■ TASK DESCRIPTION
Copy each entry below exactly as it reads.
========================
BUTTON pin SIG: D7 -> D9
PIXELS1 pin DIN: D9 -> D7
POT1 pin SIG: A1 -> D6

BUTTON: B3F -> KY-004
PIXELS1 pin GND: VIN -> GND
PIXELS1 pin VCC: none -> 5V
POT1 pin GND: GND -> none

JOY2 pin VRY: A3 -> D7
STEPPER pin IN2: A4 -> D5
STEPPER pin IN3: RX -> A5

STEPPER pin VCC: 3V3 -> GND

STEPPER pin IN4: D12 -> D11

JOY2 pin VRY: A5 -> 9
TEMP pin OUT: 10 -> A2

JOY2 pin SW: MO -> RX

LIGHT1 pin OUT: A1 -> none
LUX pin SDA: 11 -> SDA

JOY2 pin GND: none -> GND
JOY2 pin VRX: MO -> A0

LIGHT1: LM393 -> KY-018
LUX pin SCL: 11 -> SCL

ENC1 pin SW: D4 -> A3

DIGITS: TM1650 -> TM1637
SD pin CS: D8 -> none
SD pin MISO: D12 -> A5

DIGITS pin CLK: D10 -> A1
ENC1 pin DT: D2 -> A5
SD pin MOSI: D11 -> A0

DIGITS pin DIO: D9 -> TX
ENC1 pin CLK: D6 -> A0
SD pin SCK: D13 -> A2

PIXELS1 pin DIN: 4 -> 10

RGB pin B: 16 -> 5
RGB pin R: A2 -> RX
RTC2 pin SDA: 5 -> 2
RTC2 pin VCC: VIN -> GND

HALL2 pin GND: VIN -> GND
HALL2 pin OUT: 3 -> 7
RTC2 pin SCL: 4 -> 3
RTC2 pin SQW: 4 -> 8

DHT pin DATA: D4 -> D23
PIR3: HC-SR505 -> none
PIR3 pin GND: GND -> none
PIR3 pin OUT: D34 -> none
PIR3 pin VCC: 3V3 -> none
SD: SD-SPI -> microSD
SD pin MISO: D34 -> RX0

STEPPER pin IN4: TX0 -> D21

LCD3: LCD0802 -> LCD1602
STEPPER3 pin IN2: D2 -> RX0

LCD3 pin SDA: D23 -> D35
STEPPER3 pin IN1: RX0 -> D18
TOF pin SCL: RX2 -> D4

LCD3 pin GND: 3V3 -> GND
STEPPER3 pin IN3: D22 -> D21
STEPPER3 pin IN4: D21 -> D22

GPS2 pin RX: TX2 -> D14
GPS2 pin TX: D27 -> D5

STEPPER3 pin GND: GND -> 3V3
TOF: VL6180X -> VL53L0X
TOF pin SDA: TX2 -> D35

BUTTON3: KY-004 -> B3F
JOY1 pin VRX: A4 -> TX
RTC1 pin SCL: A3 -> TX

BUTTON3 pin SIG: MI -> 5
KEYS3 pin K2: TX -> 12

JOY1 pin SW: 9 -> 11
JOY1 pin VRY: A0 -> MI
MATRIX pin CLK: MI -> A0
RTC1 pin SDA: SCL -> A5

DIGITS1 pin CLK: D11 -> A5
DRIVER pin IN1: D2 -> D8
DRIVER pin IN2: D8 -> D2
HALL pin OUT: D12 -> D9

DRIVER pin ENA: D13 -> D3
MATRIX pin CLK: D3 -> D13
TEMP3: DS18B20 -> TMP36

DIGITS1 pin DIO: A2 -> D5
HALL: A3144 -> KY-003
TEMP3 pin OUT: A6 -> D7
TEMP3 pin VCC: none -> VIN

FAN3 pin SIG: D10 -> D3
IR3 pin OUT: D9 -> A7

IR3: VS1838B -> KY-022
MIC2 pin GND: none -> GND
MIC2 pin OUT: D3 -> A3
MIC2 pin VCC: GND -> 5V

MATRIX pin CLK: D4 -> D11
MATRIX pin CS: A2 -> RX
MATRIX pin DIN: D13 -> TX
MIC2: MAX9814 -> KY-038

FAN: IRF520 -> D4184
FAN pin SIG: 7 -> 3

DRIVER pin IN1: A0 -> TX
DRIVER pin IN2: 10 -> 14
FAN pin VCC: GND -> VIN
========================
■ ANSWER FOR THIS EXERCISE
BUTTON pin SIG: D7 -> D9
PIXELS1 pin DIN: D9 -> D7
POT1 pin SIG: A1 -> D6

BUTTON: B3F -> KY-004
PIXELS1 pin GND: VIN -> GND
PIXELS1 pin VCC: none -> 5V
POT1 pin GND: GND -> none

JOY2 pin VRY: A3 -> D7
STEPPER pin IN2: A4 -> D5
STEPPER pin IN3: RX -> A5

STEPPER pin VCC: 3V3 -> GND

STEPPER pin IN4: D12 -> D11

JOY2 pin VRY: A5 -> 9
TEMP pin OUT: 10 -> A2

JOY2 pin SW: MO -> RX

LIGHT1 pin OUT: A1 -> none
LUX pin SDA: 11 -> SDA

JOY2 pin GND: none -> GND
JOY2 pin VRX: MO -> A0

LIGHT1: LM393 -> KY-018
LUX pin SCL: 11 -> SCL

ENC1 pin SW: D4 -> A3

DIGITS: TM1650 -> TM1637
SD pin CS: D8 -> none
SD pin MISO: D12 -> A5

DIGITS pin CLK: D10 -> A1
ENC1 pin DT: D2 -> A5
SD pin MOSI: D11 -> A0

DIGITS pin DIO: D9 -> TX
ENC1 pin CLK: D6 -> A0
SD pin SCK: D13 -> A2

PIXELS1 pin DIN: 4 -> 10

RGB pin B: 16 -> 5
RGB pin R: A2 -> RX
RTC2 pin SDA: 5 -> 2
RTC2 pin VCC: VIN -> GND

HALL2 pin GND: VIN -> GND
HALL2 pin OUT: 3 -> 7
RTC2 pin SCL: 4 -> 3
RTC2 pin SQW: 4 -> 8

DHT pin DATA: D4 -> D23
PIR3: HC-SR505 -> none
PIR3 pin GND: GND -> none
PIR3 pin OUT: D34 -> none
PIR3 pin VCC: 3V3 -> none
SD: SD-SPI -> microSD
SD pin MISO: D34 -> RX0

STEPPER pin IN4: TX0 -> D21

LCD3: LCD0802 -> LCD1602
STEPPER3 pin IN2: D2 -> RX0

LCD3 pin SDA: D23 -> D35
STEPPER3 pin IN1: RX0 -> D18
TOF pin SCL: RX2 -> D4

LCD3 pin GND: 3V3 -> GND
STEPPER3 pin IN3: D22 -> D21
STEPPER3 pin IN4: D21 -> D22

GPS2 pin RX: TX2 -> D14
GPS2 pin TX: D27 -> D5

STEPPER3 pin GND: GND -> 3V3
TOF: VL6180X -> VL53L0X
TOF pin SDA: TX2 -> D35

BUTTON3: KY-004 -> B3F
JOY1 pin VRX: A4 -> TX
RTC1 pin SCL: A3 -> TX

BUTTON3 pin SIG: MI -> 5
KEYS3 pin K2: TX -> 12

JOY1 pin SW: 9 -> 11
JOY1 pin VRY: A0 -> MI
MATRIX pin CLK: MI -> A0
RTC1 pin SDA: SCL -> A5

DIGITS1 pin CLK: D11 -> A5
DRIVER pin IN1: D2 -> D8
DRIVER pin IN2: D8 -> D2
HALL pin OUT: D12 -> D9

DRIVER pin ENA: D13 -> D3
MATRIX pin CLK: D3 -> D13
TEMP3: DS18B20 -> TMP36

DIGITS1 pin DIO: A2 -> D5
HALL: A3144 -> KY-003
TEMP3 pin OUT: A6 -> D7
TEMP3 pin VCC: none -> VIN

FAN3 pin SIG: D10 -> D3
IR3 pin OUT: D9 -> A7

IR3: VS1838B -> KY-022
MIC2 pin GND: none -> GND
MIC2 pin OUT: D3 -> A3
MIC2 pin VCC: GND -> 5V

MATRIX pin CLK: D4 -> D11
MATRIX pin CS: A2 -> RX
MATRIX pin DIN: D13 -> TX
MIC2: MAX9814 -> KY-038

FAN: IRF520 -> D4184
FAN pin SIG: 7 -> 3

DRIVER pin IN1: A0 -> TX
DRIVER pin IN2: 10 -> 14
FAN pin VCC: GND -> VIN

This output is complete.